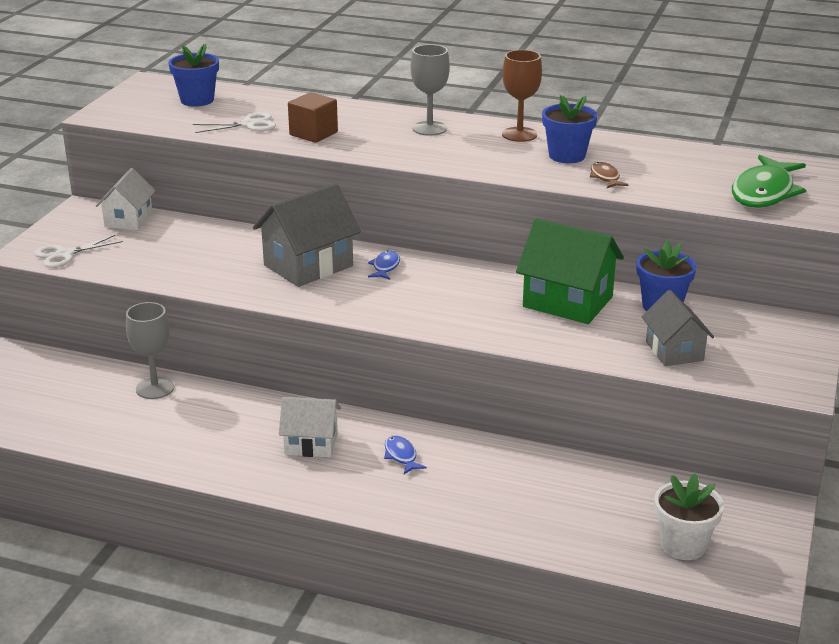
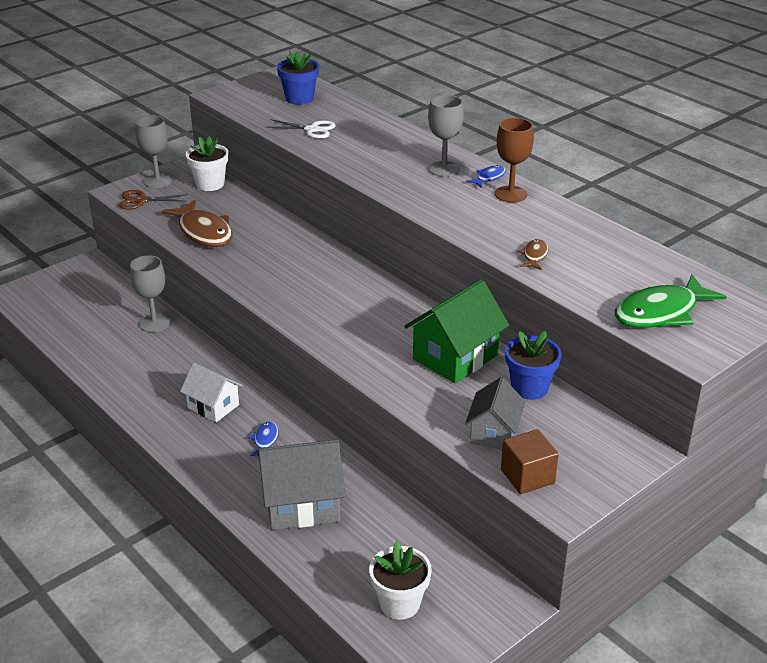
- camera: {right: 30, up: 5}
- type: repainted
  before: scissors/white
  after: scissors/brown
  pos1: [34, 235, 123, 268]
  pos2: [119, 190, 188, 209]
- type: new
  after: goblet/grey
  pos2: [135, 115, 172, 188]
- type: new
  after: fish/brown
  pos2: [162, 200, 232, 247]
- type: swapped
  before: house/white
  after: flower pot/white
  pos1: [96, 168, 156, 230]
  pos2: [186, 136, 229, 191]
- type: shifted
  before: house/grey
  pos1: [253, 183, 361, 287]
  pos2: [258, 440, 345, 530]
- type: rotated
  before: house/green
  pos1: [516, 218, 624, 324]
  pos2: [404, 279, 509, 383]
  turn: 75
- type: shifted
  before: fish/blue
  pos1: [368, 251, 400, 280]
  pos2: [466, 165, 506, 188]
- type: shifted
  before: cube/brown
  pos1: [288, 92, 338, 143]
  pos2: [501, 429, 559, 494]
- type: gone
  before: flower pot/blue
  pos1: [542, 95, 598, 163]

# # # # #

• **How to complete this task**:
Going through the data above, return each line with the word "grey".

• **Solution**:
  after: goblet/grey
  before: house/grey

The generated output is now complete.